● **ACTION ITEM**: Omitting the pictures, print every line below exactly as it stands.

● **Dataset entries**:
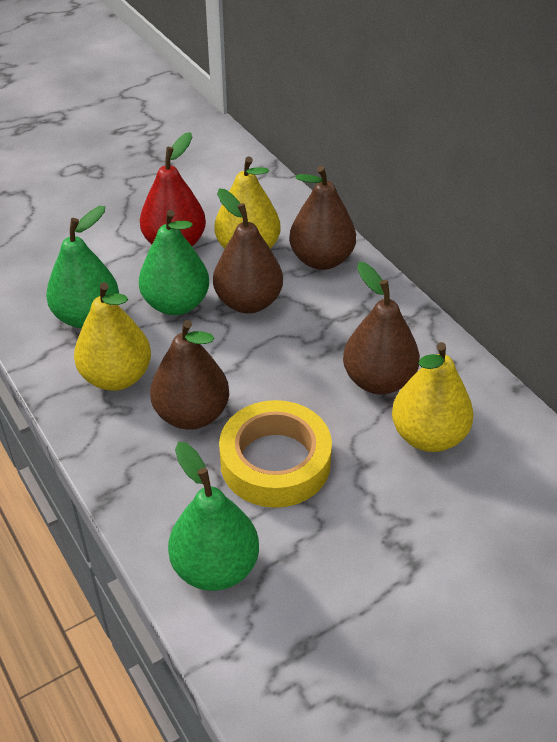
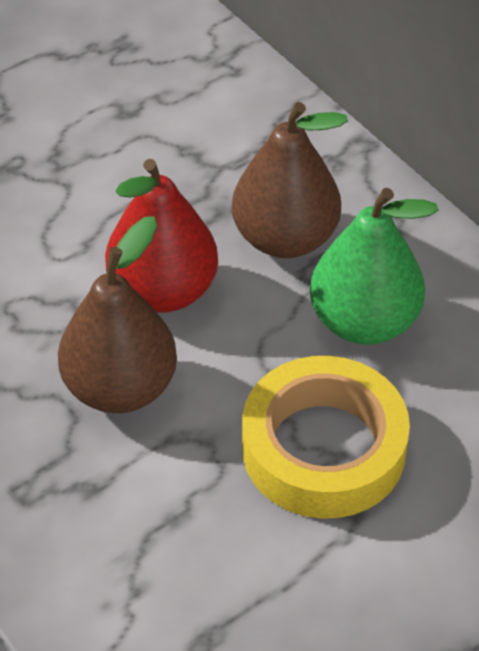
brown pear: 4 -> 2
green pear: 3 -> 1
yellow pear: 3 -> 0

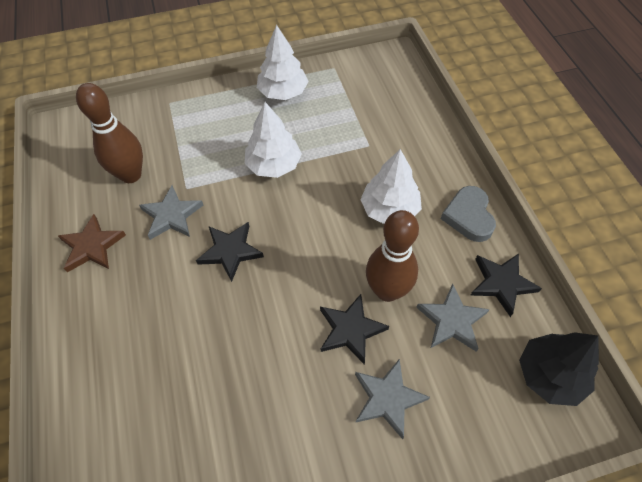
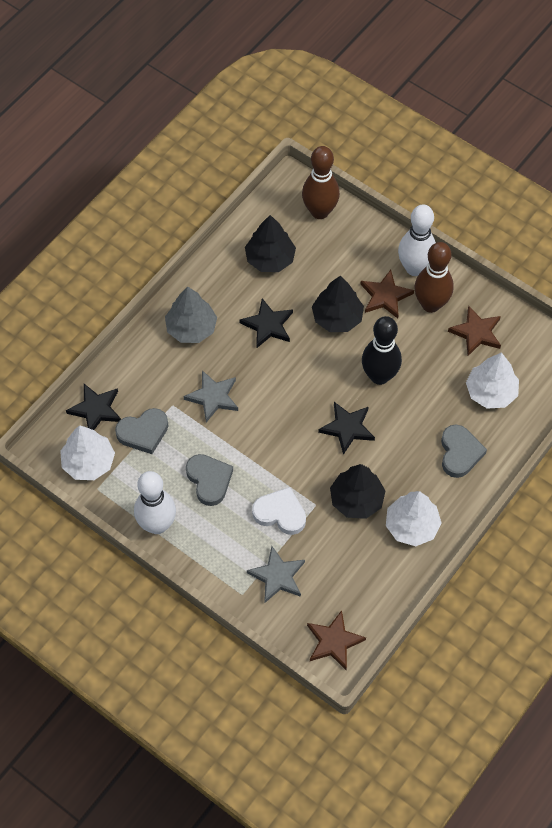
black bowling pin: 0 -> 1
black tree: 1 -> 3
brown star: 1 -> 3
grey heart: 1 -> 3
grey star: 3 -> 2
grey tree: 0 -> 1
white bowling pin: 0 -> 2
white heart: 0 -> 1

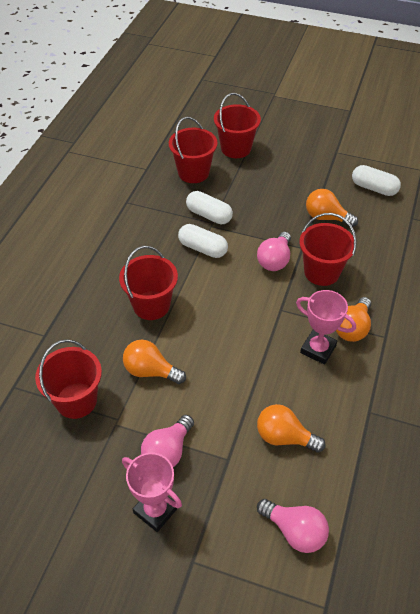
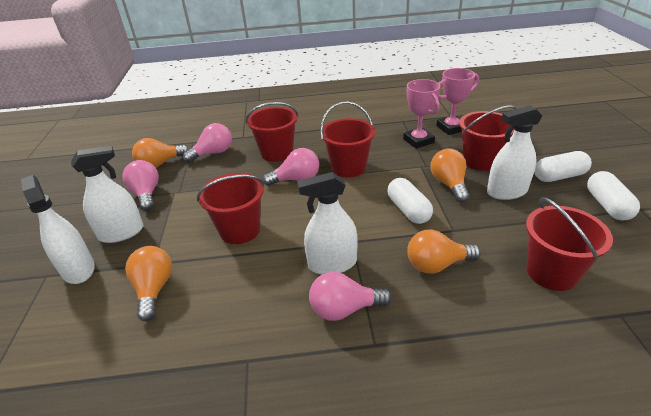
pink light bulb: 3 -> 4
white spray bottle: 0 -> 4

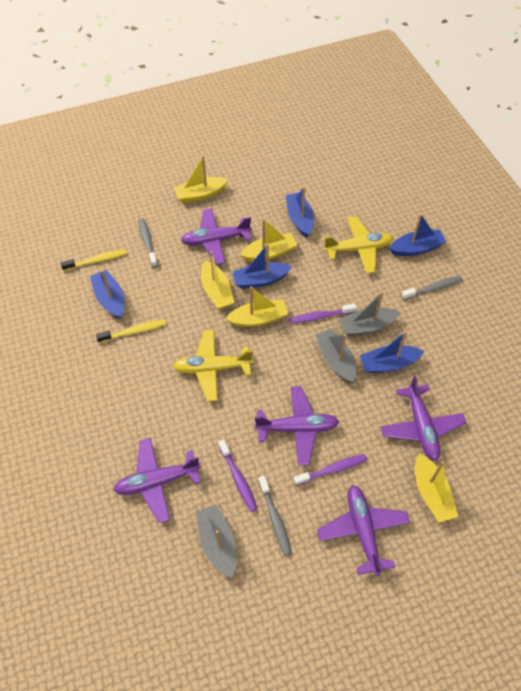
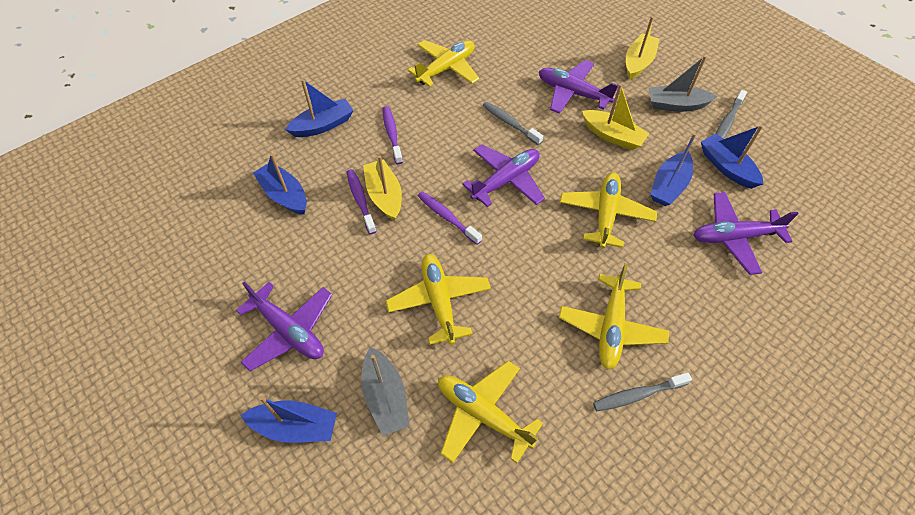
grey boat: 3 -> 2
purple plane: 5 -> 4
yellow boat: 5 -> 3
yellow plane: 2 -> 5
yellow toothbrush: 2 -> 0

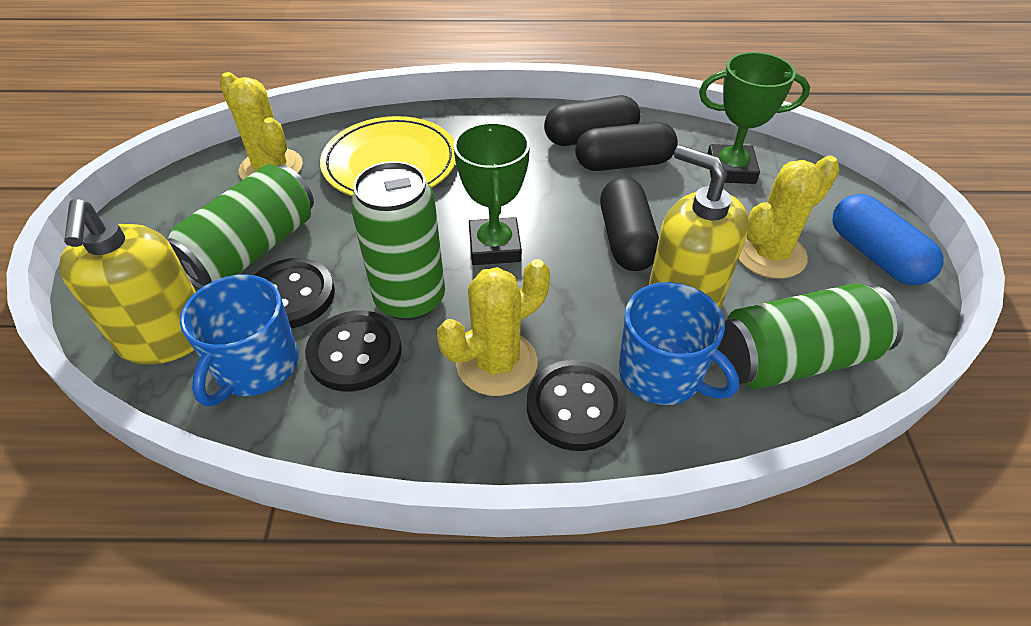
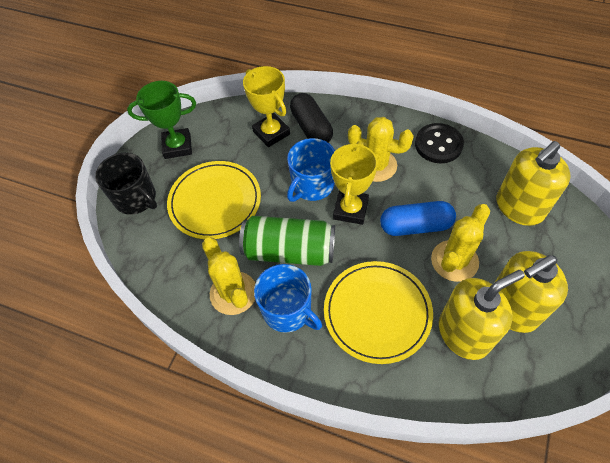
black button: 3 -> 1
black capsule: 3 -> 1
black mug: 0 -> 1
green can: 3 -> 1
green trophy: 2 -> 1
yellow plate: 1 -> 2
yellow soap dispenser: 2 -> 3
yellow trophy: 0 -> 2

● **RESPONSE TO THIS EXERCISE**:
brown pear: 4 -> 2
green pear: 3 -> 1
yellow pear: 3 -> 0

black bowling pin: 0 -> 1
black tree: 1 -> 3
brown star: 1 -> 3
grey heart: 1 -> 3
grey star: 3 -> 2
grey tree: 0 -> 1
white bowling pin: 0 -> 2
white heart: 0 -> 1

pink light bulb: 3 -> 4
white spray bottle: 0 -> 4

grey boat: 3 -> 2
purple plane: 5 -> 4
yellow boat: 5 -> 3
yellow plane: 2 -> 5
yellow toothbrush: 2 -> 0

black button: 3 -> 1
black capsule: 3 -> 1
black mug: 0 -> 1
green can: 3 -> 1
green trophy: 2 -> 1
yellow plate: 1 -> 2
yellow soap dispenser: 2 -> 3
yellow trophy: 0 -> 2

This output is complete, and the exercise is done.